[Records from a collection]
□ □ □ □
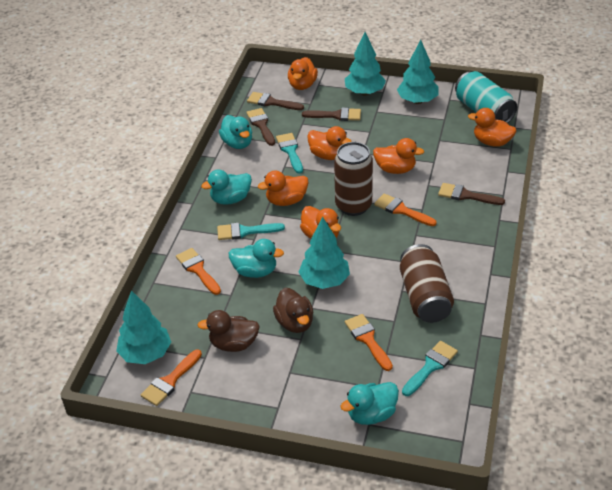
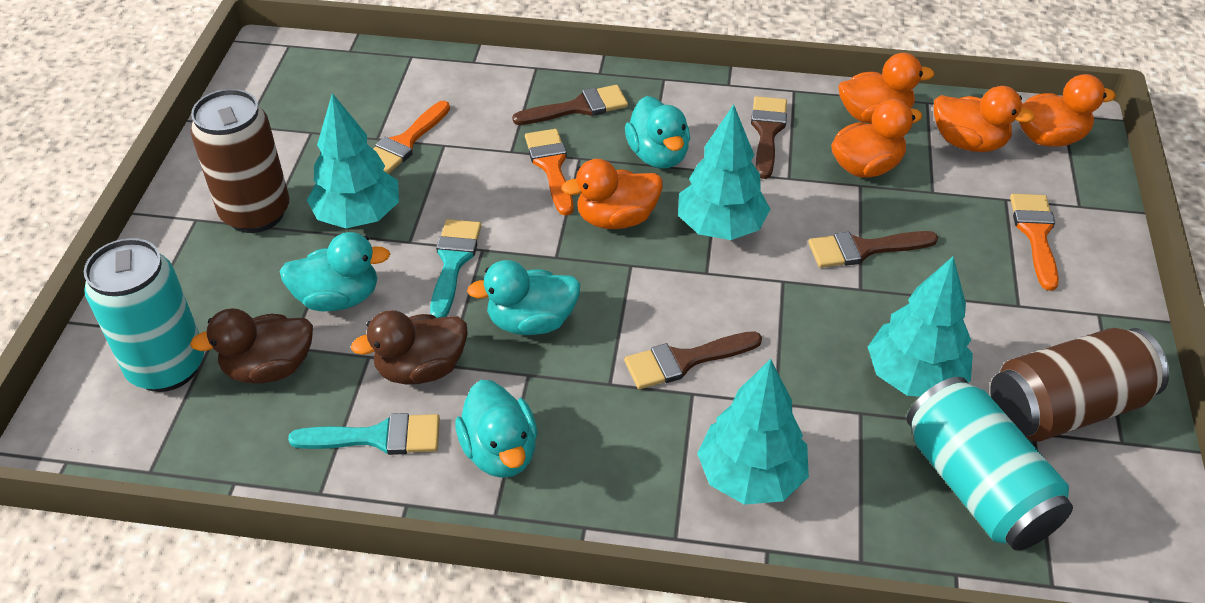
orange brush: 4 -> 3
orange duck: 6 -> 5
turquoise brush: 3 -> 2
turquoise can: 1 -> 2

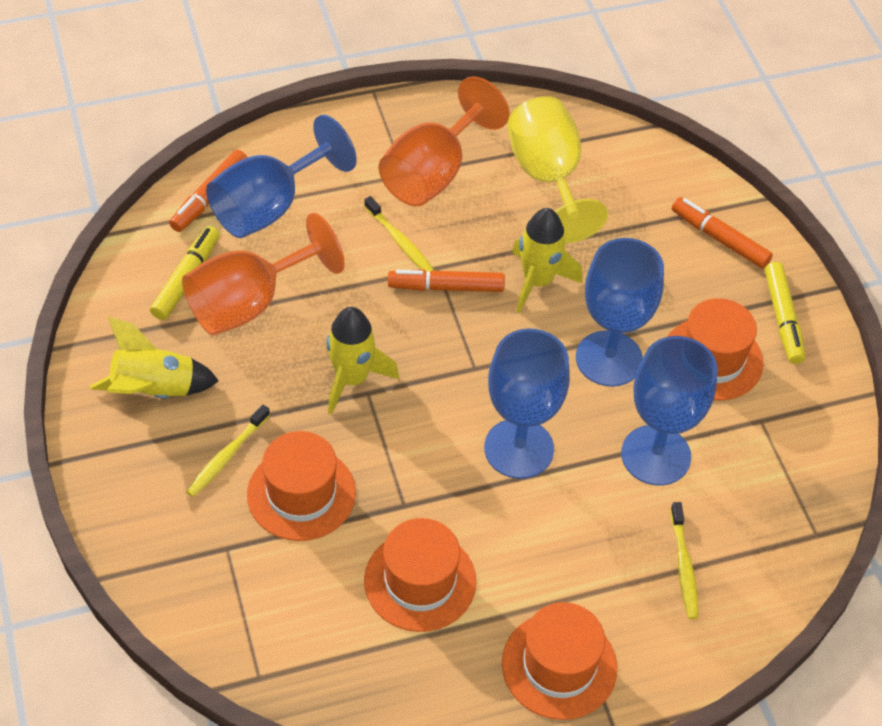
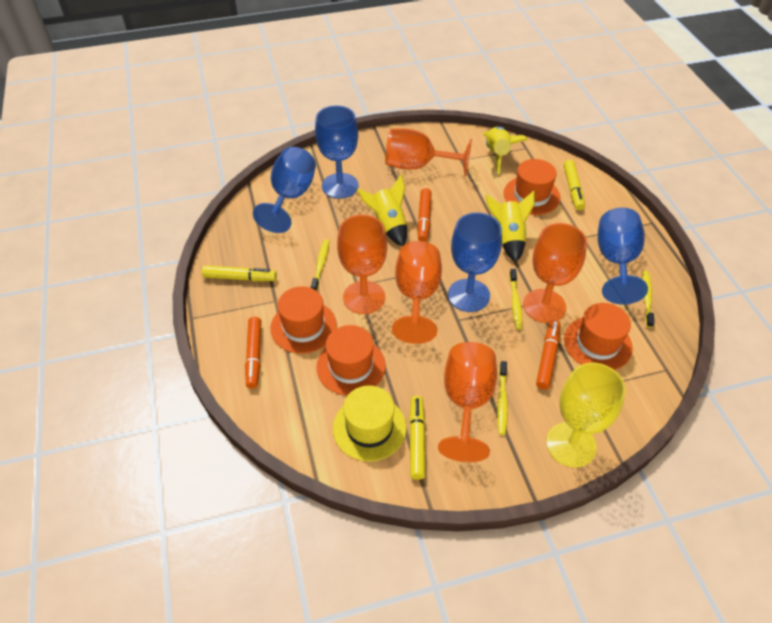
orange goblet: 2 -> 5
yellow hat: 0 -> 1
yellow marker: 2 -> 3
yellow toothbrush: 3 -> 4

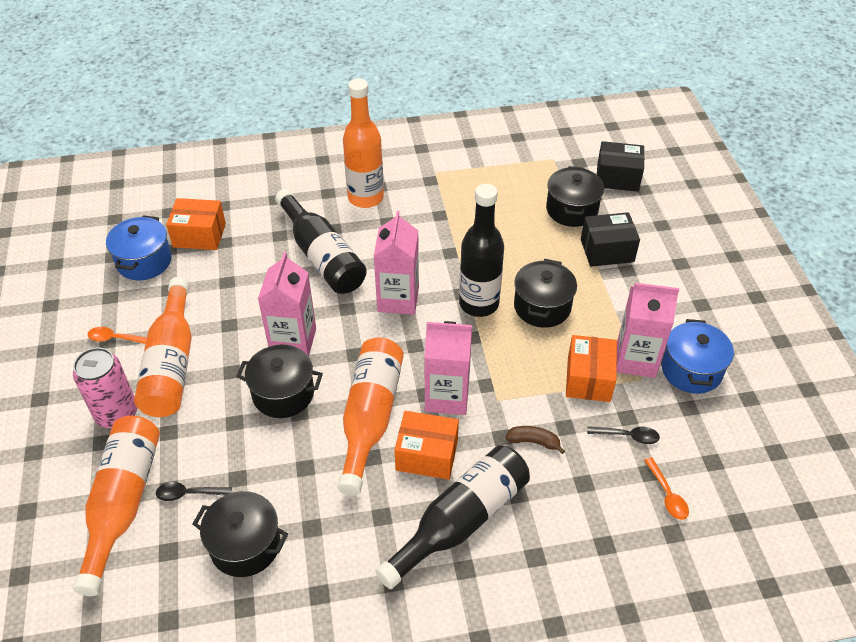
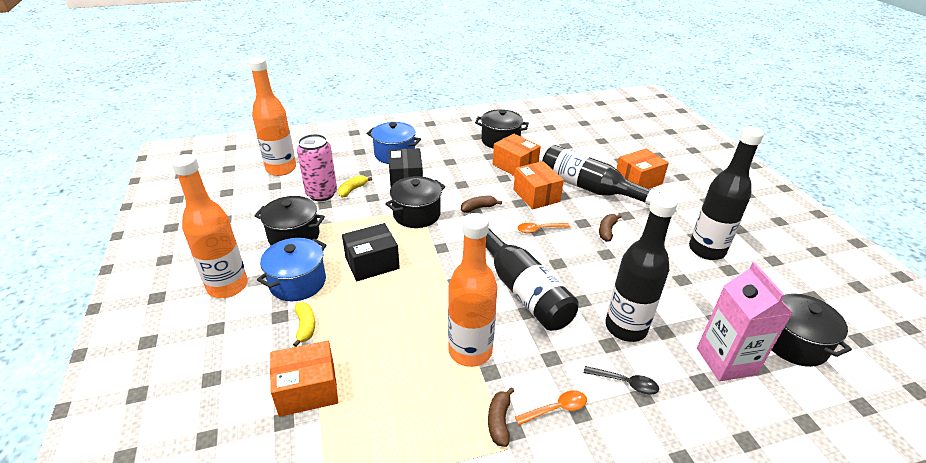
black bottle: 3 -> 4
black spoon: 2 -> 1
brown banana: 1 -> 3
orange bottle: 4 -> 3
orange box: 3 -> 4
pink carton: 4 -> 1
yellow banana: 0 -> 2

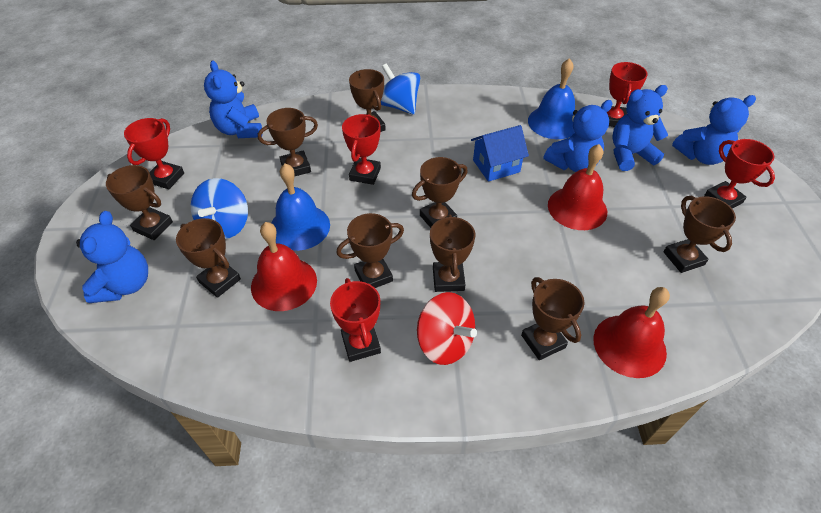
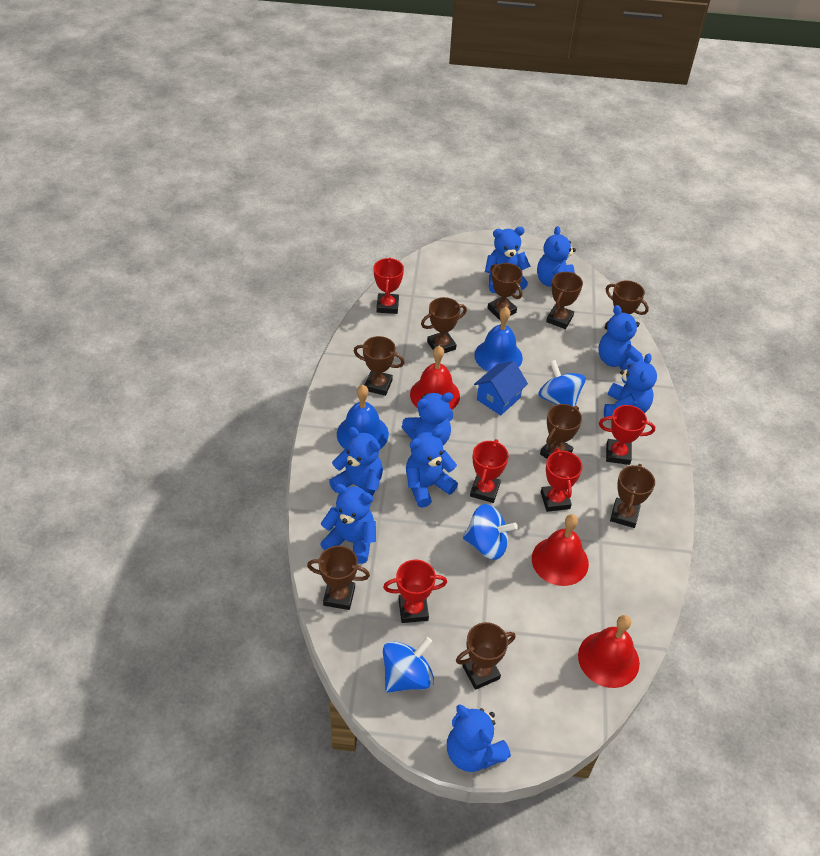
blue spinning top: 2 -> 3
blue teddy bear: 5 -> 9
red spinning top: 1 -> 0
□ □ □ □
■ Task statement
Pictures are to be left out; all else in the entries above is to be quoted exactly.

■ Output below
orange brush: 4 -> 3
orange duck: 6 -> 5
turquoise brush: 3 -> 2
turquoise can: 1 -> 2

orange goblet: 2 -> 5
yellow hat: 0 -> 1
yellow marker: 2 -> 3
yellow toothbrush: 3 -> 4

black bottle: 3 -> 4
black spoon: 2 -> 1
brown banana: 1 -> 3
orange bottle: 4 -> 3
orange box: 3 -> 4
pink carton: 4 -> 1
yellow banana: 0 -> 2

blue spinning top: 2 -> 3
blue teddy bear: 5 -> 9
red spinning top: 1 -> 0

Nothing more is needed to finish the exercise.